From the data below, please reproduce exactly everything from the line that contains "[816 220 854 264] (first image)" down to the line that contains "[295 152 325 193]", with both ends included.
*** Opening of Data ***
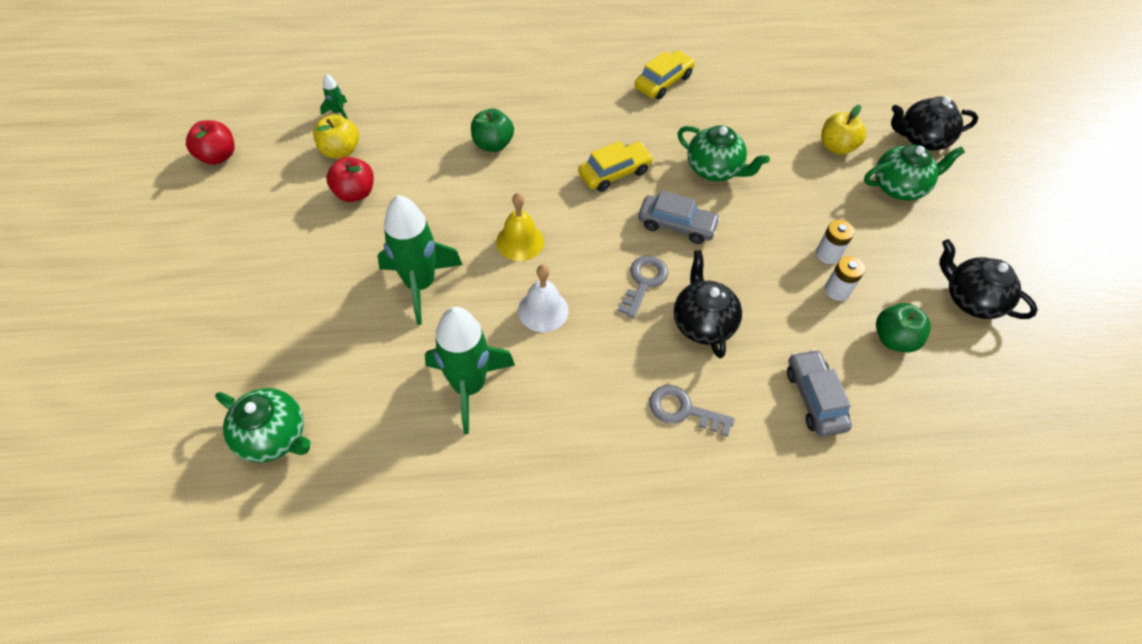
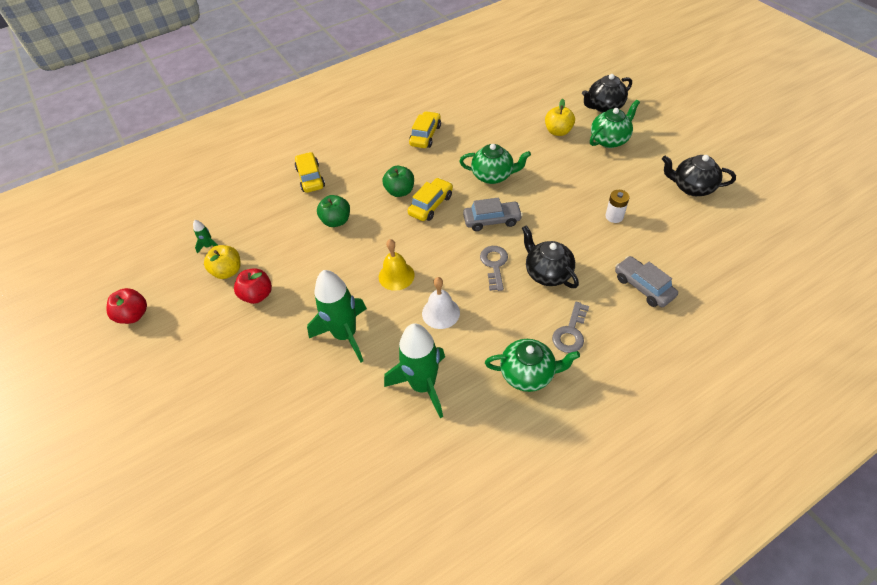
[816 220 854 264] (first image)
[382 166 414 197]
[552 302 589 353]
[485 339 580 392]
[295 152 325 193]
*** Close of Data ***
*** Opening of Data ***
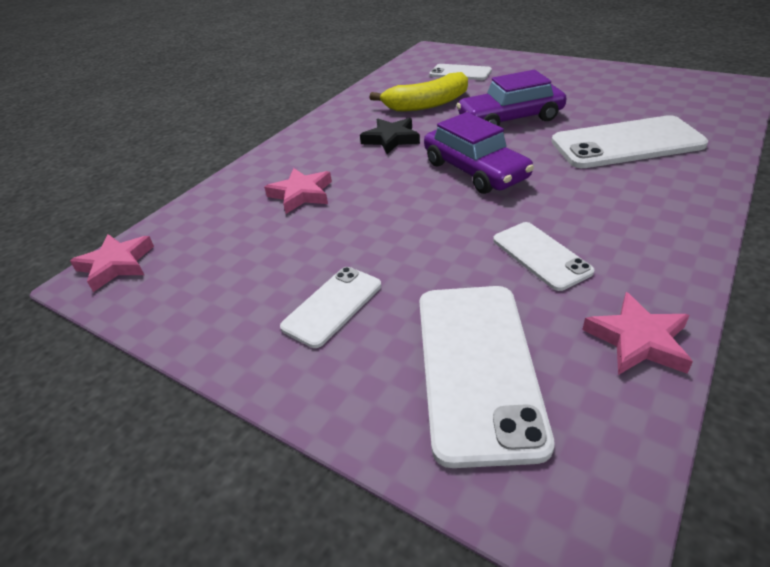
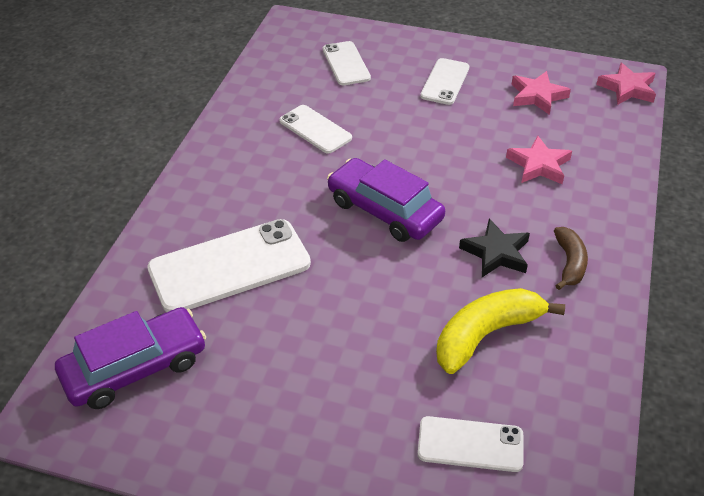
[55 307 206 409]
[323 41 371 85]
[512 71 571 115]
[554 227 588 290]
*** Close of Data ***
▶ Exercise result:
[816 220 854 264] (first image)
[382 166 414 197]
[552 302 589 353]
[485 339 580 392]
[295 152 325 193]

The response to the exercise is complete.